> [Assignment]: Below is a listing from which only part is wanted; return exactly the lines from the one with "none -> tan brick A1 level 3" up to and including the one with "none -> tan brick D1:D2 level 4".
---- Data supplied
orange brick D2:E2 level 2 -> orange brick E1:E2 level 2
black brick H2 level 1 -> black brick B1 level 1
--------
---- Data supplied
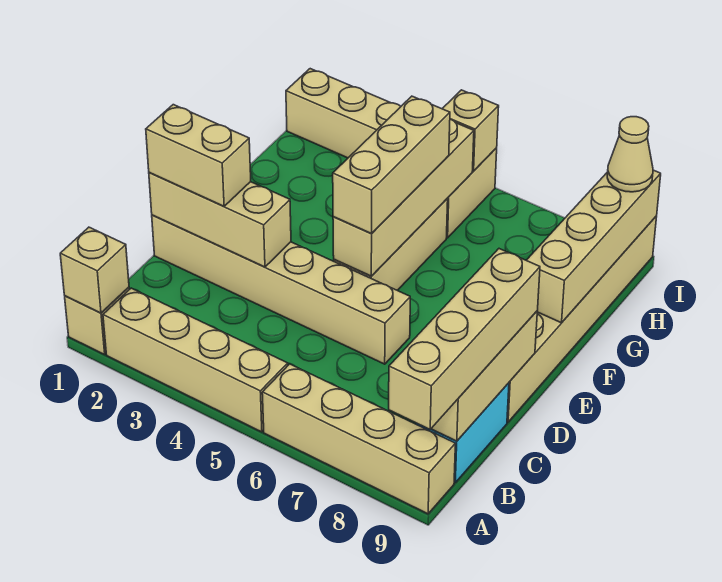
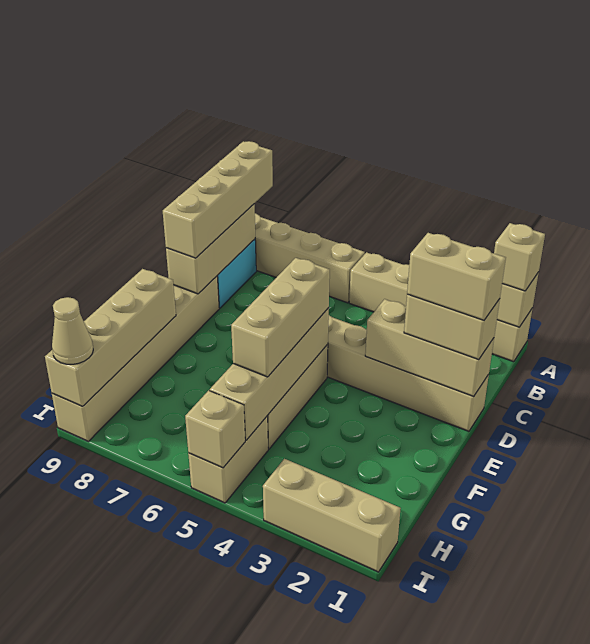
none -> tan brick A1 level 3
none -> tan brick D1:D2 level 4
--------
---- Data supplied
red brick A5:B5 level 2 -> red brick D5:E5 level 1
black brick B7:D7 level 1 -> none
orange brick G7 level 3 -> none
--------
> [Result of this exercise]:
none -> tan brick A1 level 3
none -> tan brick D1:D2 level 4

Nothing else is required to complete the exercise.